▸ **Exercise brief**
When you restate the records, do so word for word and omit any picture they contain.

▸ **Scene change data**
_____
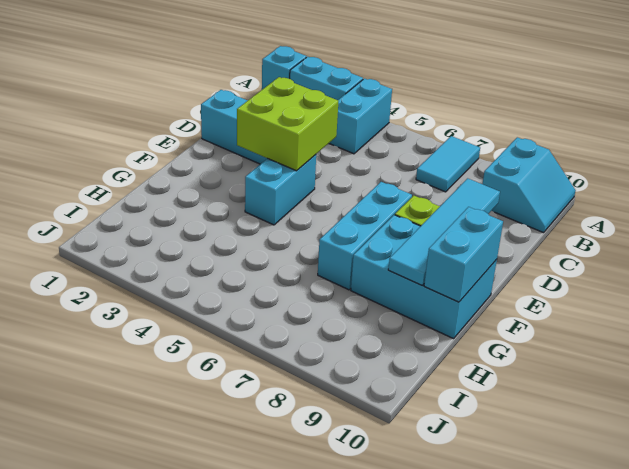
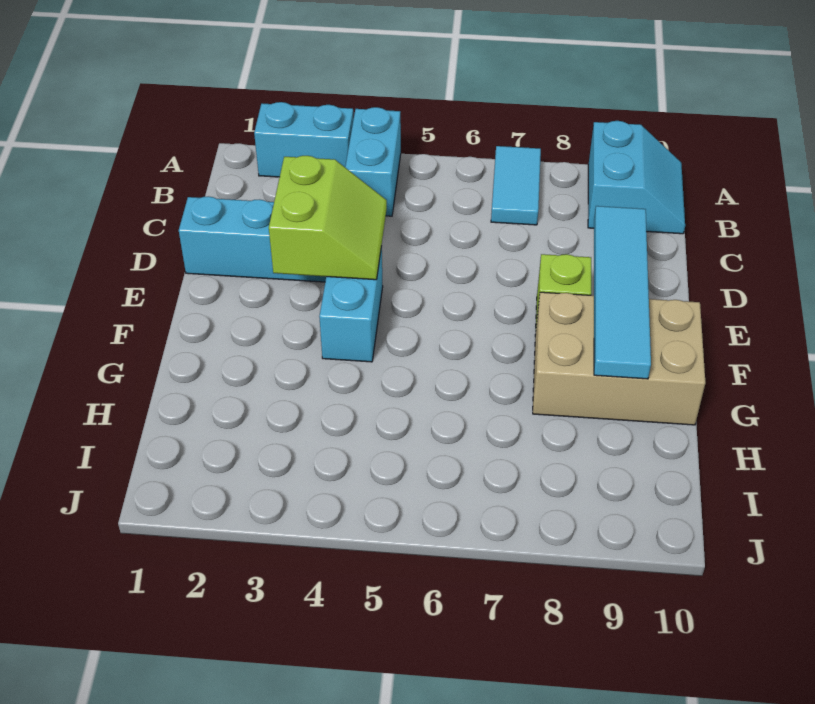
cyan brick A1 level 1 -> none
lime brick D3:E4 level 2 -> lime slope D3:E4 level 2 top 3
cyan brick E7:G7 level 1 -> none
cyan brick F8:G10 level 1 -> tan brick F8:G10 level 1
cyan brick F10:G10 level 2 -> none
_____
▸ **Completed task**
cyan brick A1 level 1 -> none
lime brick D3:E4 level 2 -> lime slope D3:E4 level 2 top 3
cyan brick E7:G7 level 1 -> none
cyan brick F8:G10 level 1 -> tan brick F8:G10 level 1
cyan brick F10:G10 level 2 -> none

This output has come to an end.